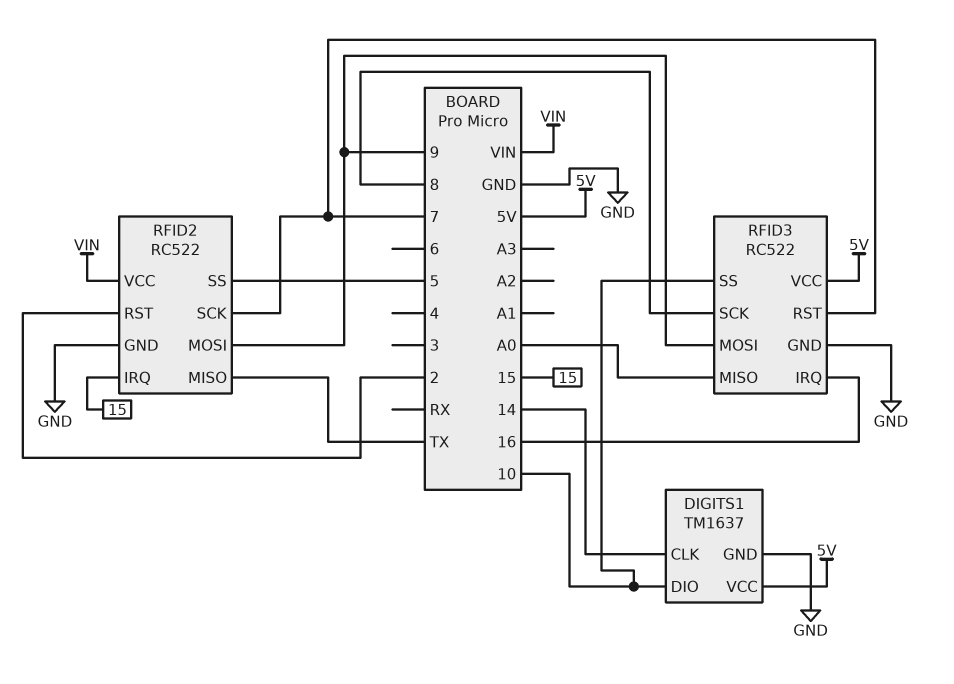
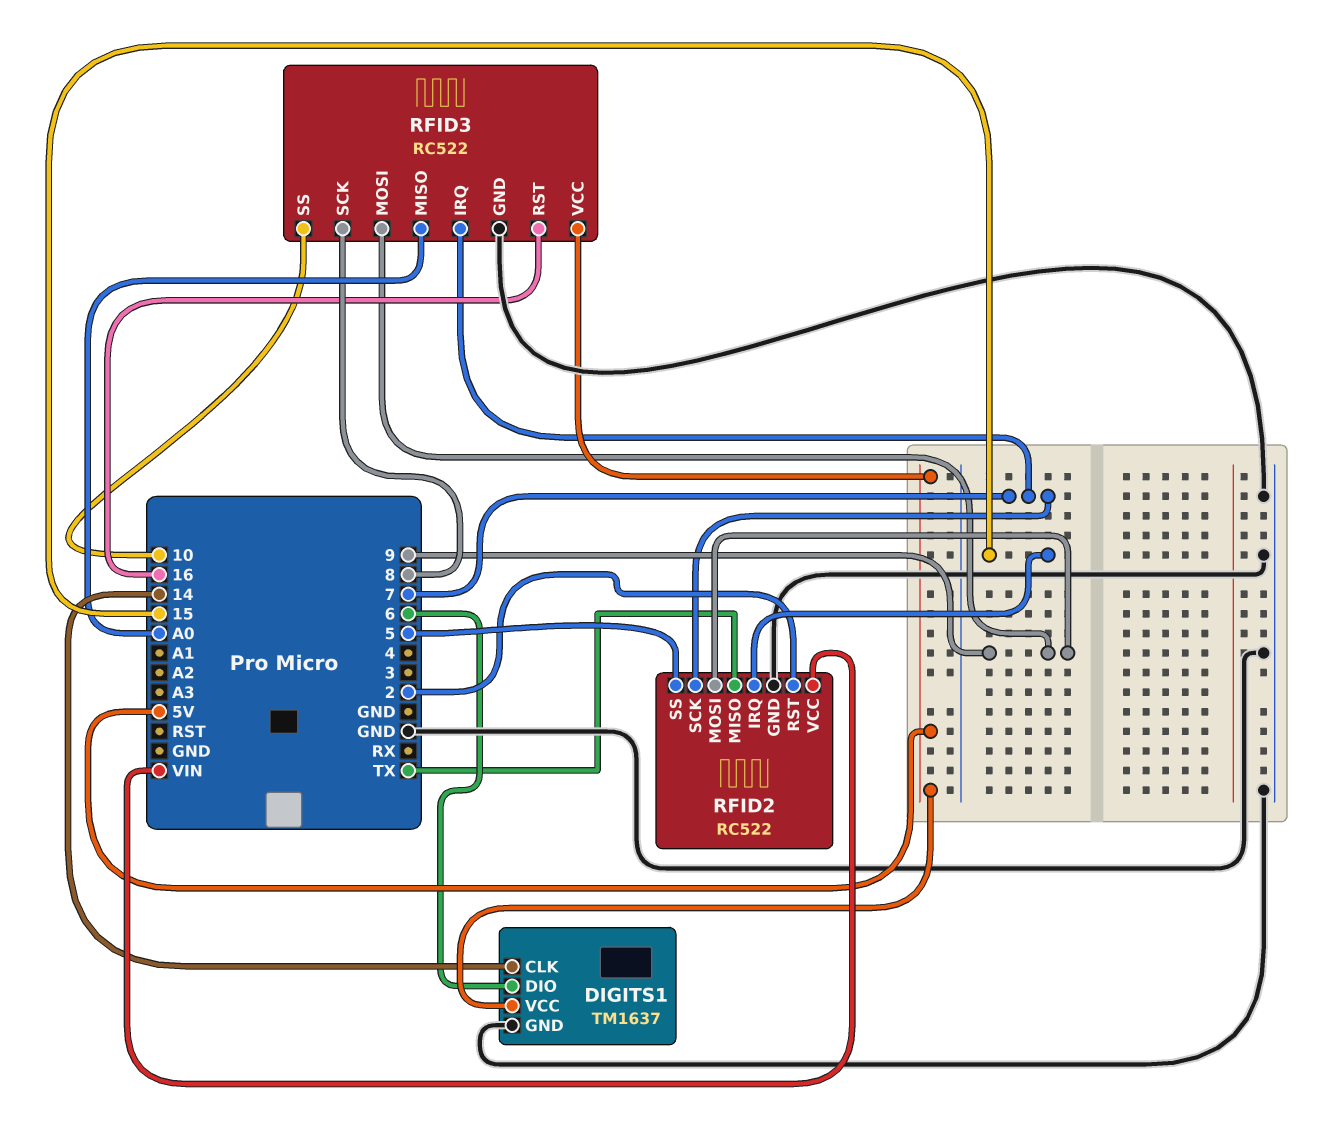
DIGITS1 pin DIO: 10 -> 6
RFID3 pin IRQ: 16 -> 7
RFID3 pin RST: 7 -> 16

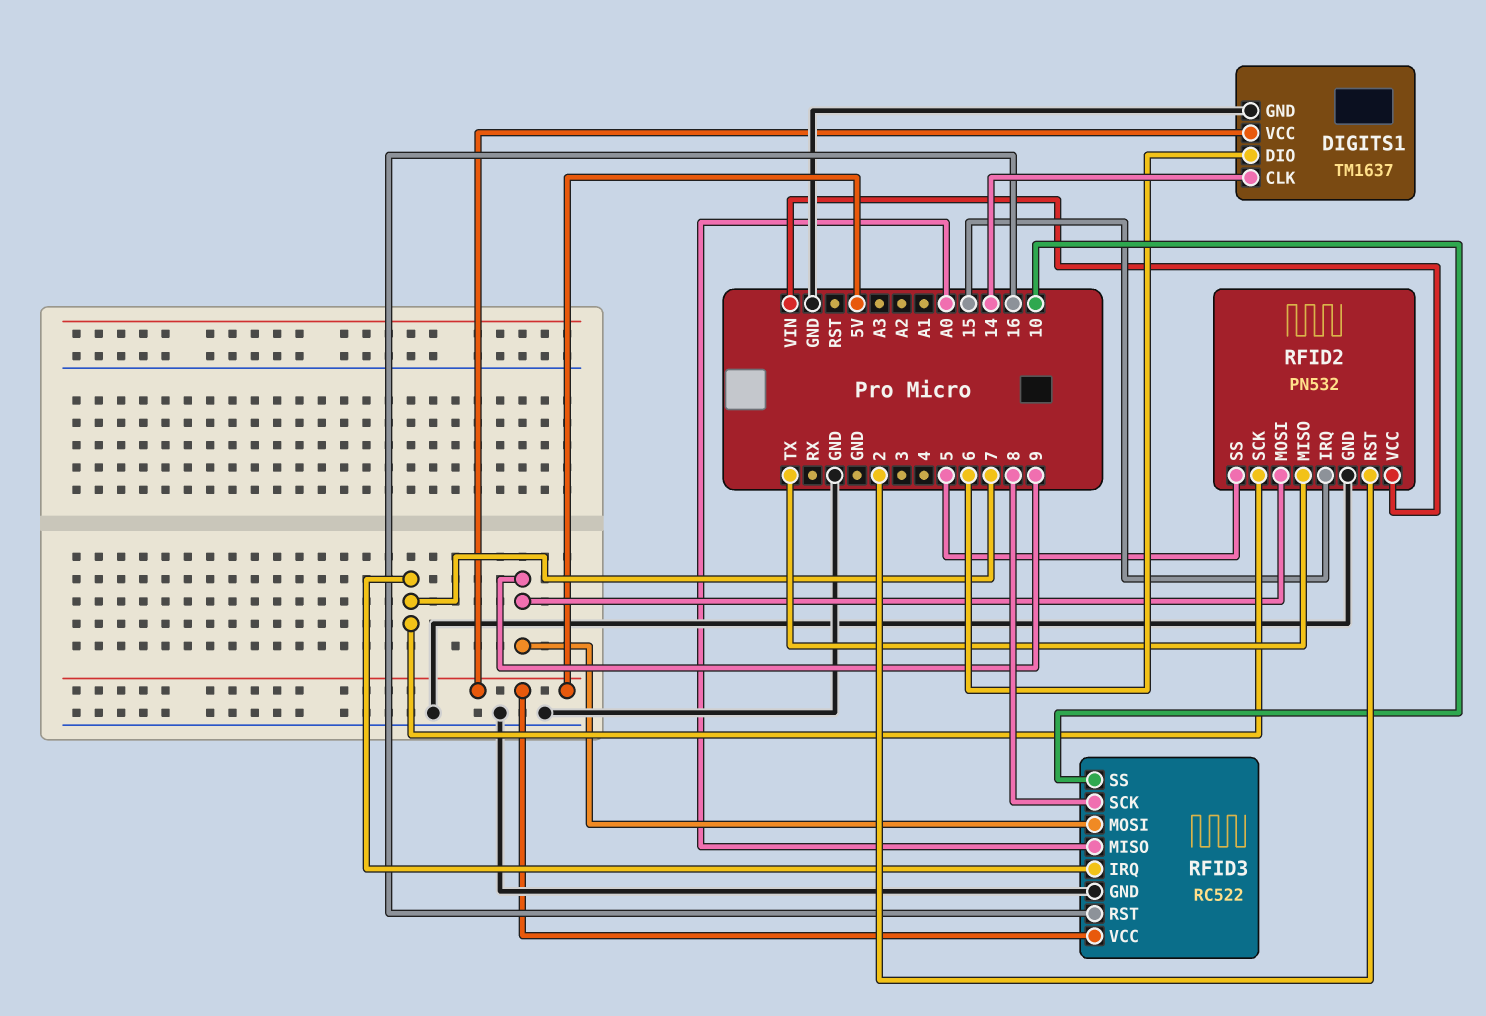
RFID2: RC522 -> PN532

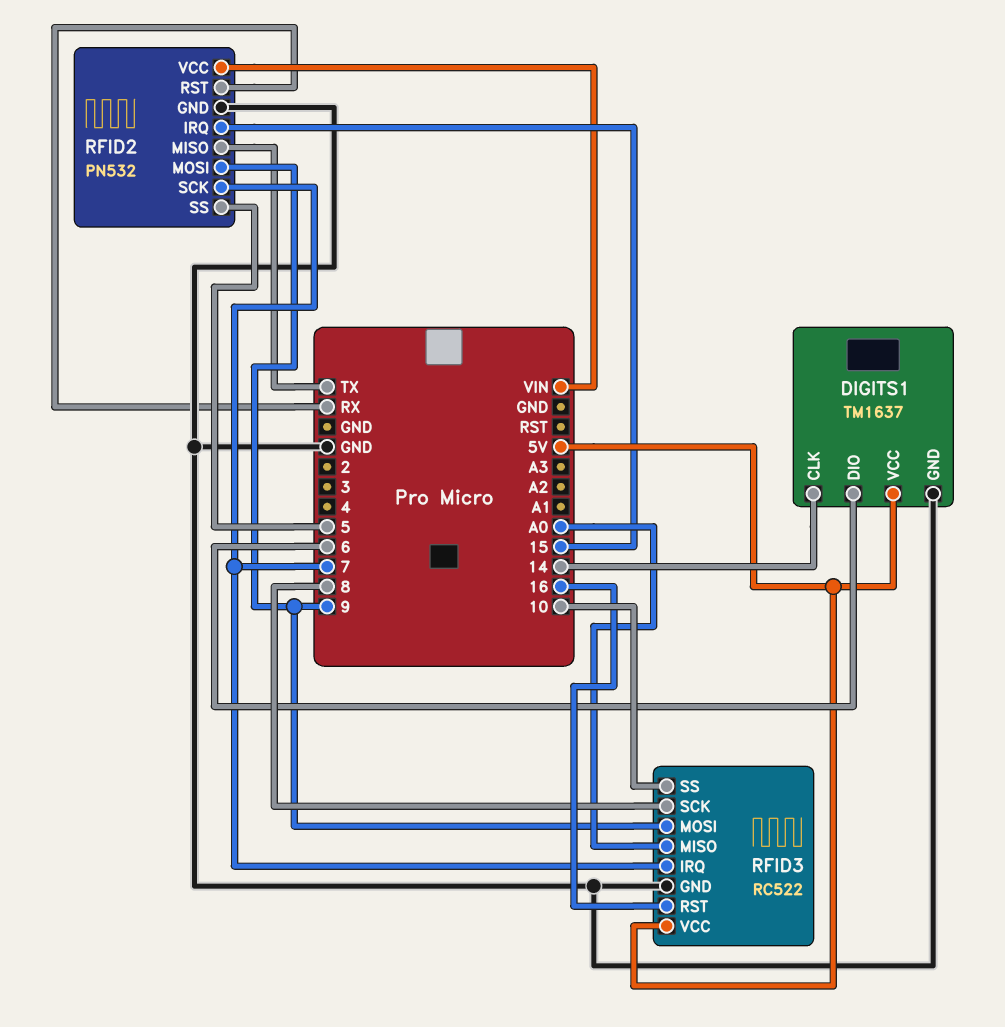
RFID2 pin RST: 2 -> RX

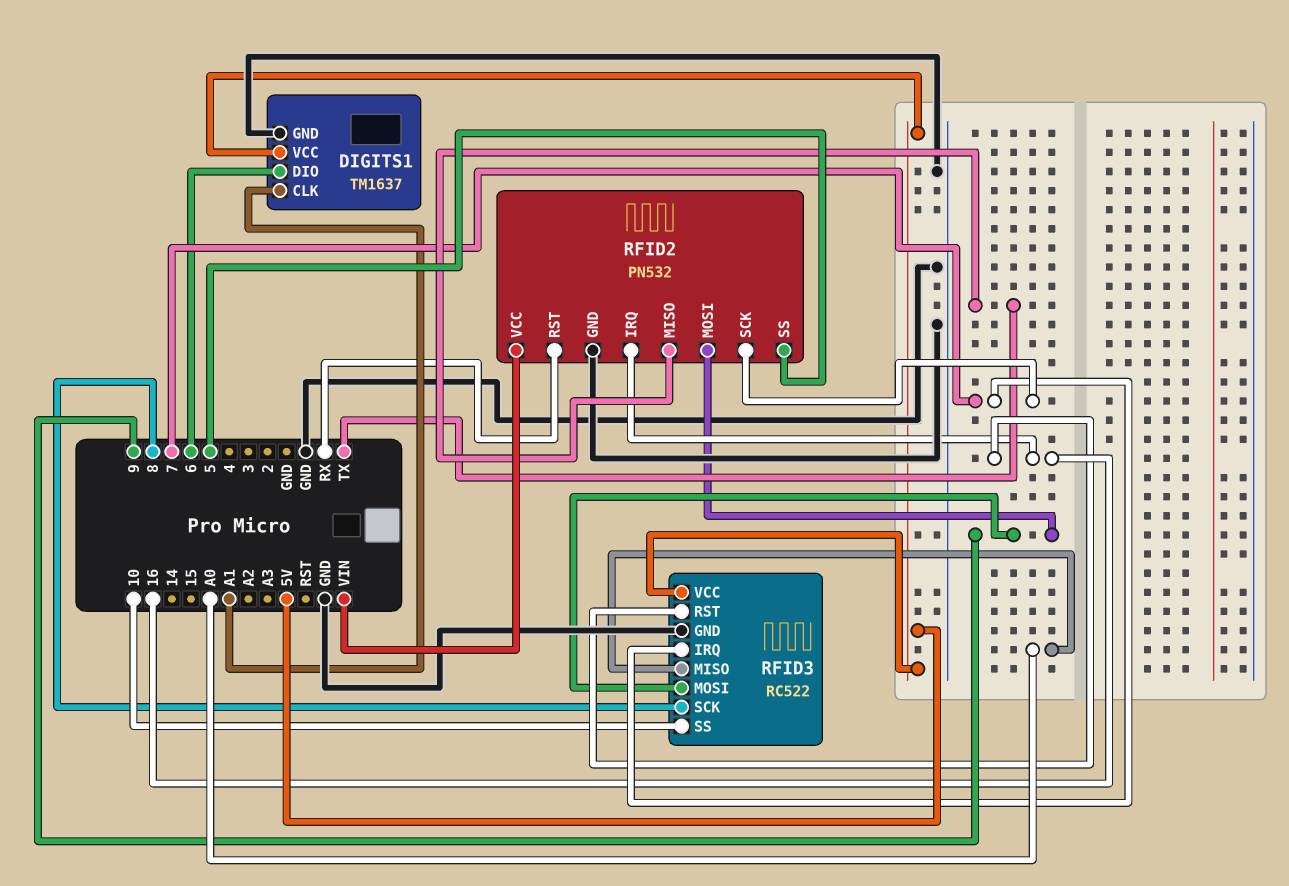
DIGITS1 pin CLK: 14 -> A1
RFID2 pin IRQ: 15 -> 16

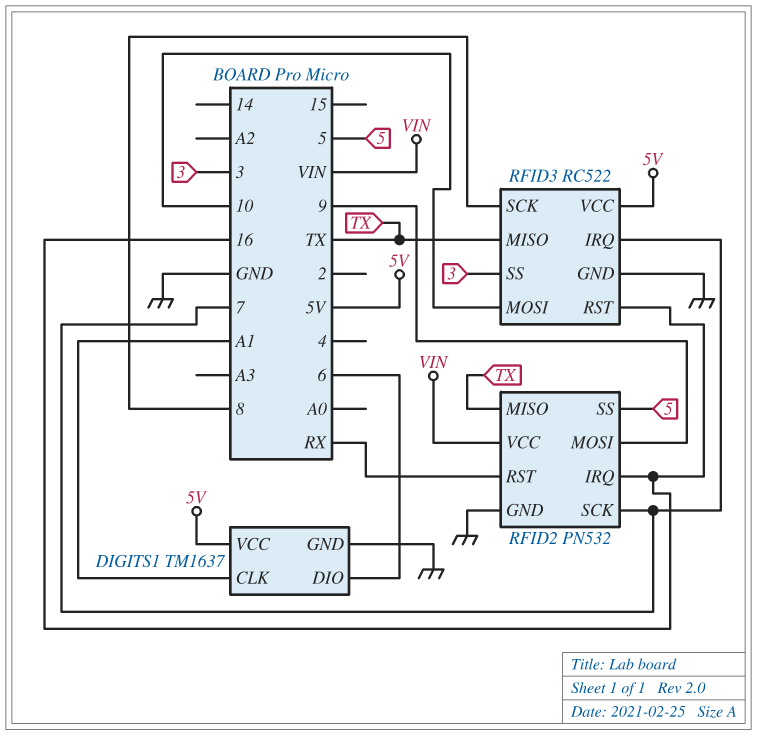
RFID3 pin MISO: A0 -> TX
RFID3 pin MOSI: 9 -> 10
RFID3 pin SS: 10 -> 3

★ ★ ★ ★ ★

With pictures omitted, restate exactly every line from the one containing "DIGITS1 pin CLK: 14 -> A1" through the last line of the material, inclusive.

DIGITS1 pin CLK: 14 -> A1
RFID2 pin IRQ: 15 -> 16

RFID3 pin MISO: A0 -> TX
RFID3 pin MOSI: 9 -> 10
RFID3 pin SS: 10 -> 3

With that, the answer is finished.